-- Exercise input follows --
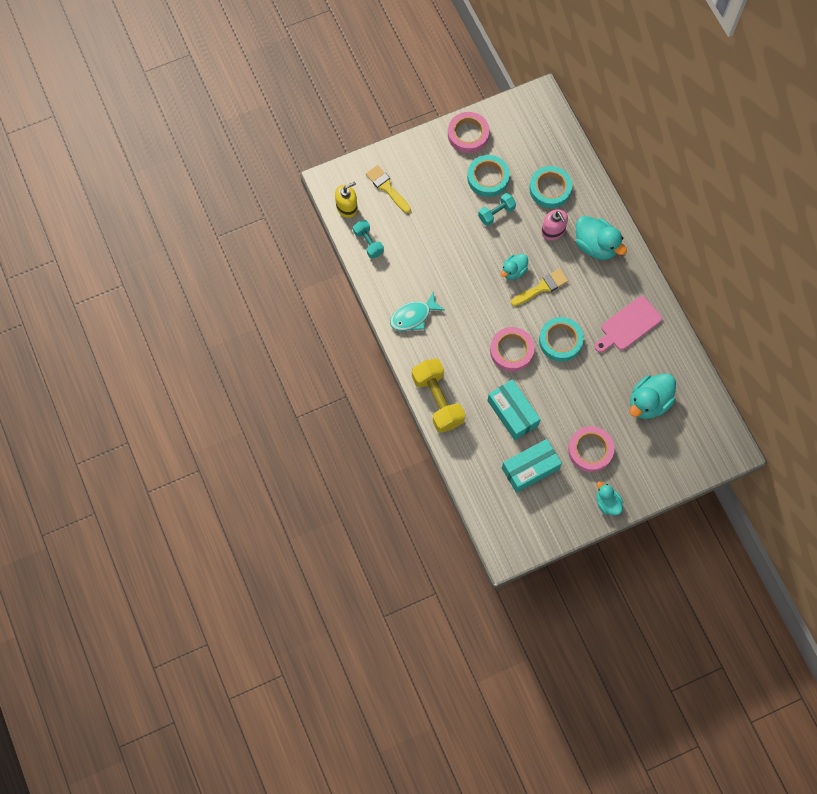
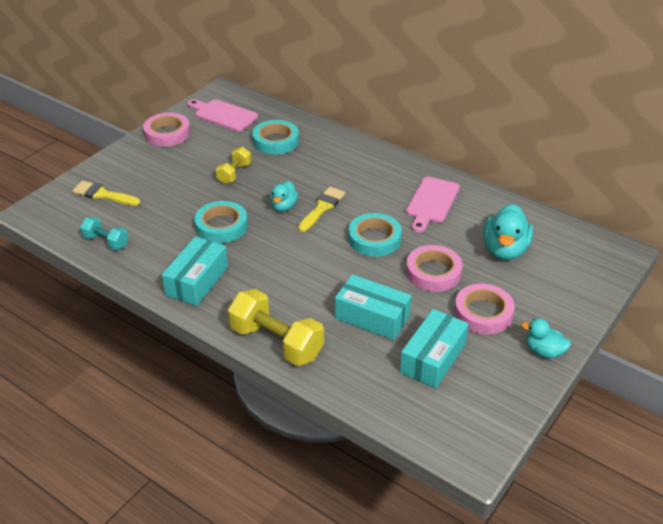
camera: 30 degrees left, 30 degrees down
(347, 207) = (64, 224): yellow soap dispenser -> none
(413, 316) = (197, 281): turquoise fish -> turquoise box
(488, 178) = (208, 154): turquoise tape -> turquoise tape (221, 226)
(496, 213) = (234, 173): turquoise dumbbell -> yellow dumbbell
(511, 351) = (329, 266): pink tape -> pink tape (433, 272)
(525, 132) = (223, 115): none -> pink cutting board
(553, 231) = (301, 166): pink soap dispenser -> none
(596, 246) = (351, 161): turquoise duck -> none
-- Exercise input concluded --
-- Exercise input follows --
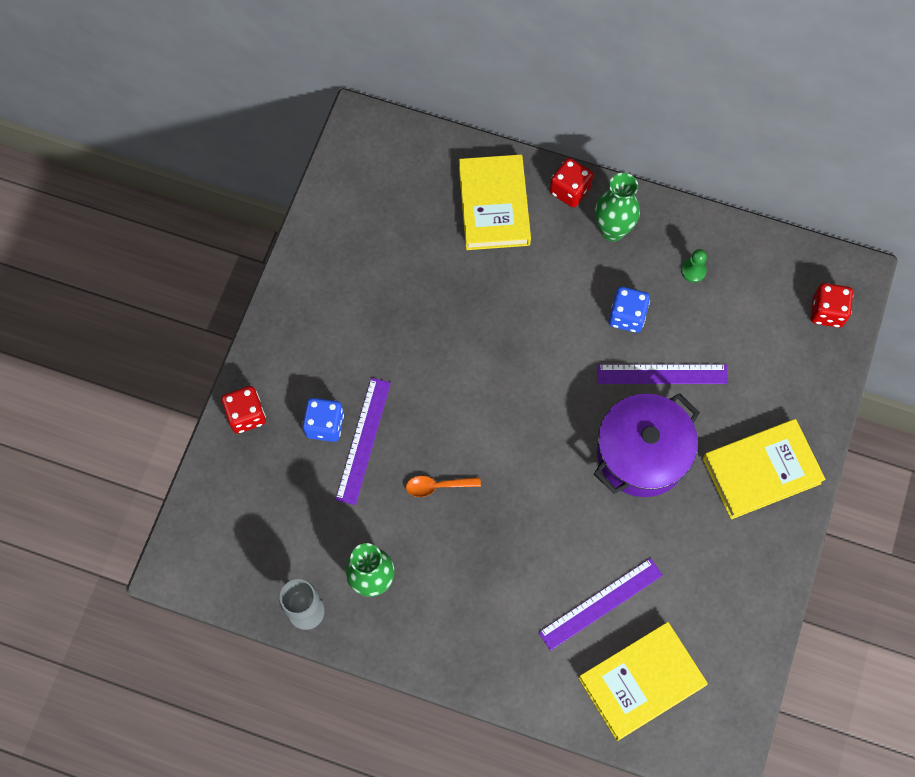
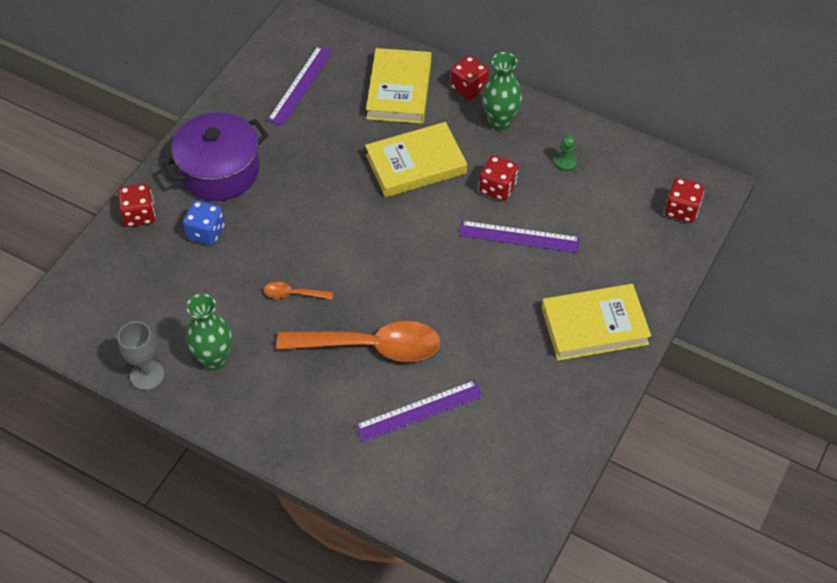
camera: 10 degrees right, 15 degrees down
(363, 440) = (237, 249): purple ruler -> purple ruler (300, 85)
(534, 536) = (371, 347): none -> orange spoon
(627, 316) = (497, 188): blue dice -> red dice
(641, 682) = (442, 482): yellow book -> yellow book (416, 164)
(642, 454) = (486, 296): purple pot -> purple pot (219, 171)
-- Exercise input concluded --
Please give back exactly the lines of the listing above that run from the one containing "camera: 30 degrees left, 30 degrees down" through the one containing "(596, 246) = (351, 161): turquoise", and only those.

Exercise response →
camera: 30 degrees left, 30 degrees down
(347, 207) = (64, 224): yellow soap dispenser -> none
(413, 316) = (197, 281): turquoise fish -> turquoise box
(488, 178) = (208, 154): turquoise tape -> turquoise tape (221, 226)
(496, 213) = (234, 173): turquoise dumbbell -> yellow dumbbell
(511, 351) = (329, 266): pink tape -> pink tape (433, 272)
(525, 132) = (223, 115): none -> pink cutting board
(553, 231) = (301, 166): pink soap dispenser -> none
(596, 246) = (351, 161): turquoise duck -> none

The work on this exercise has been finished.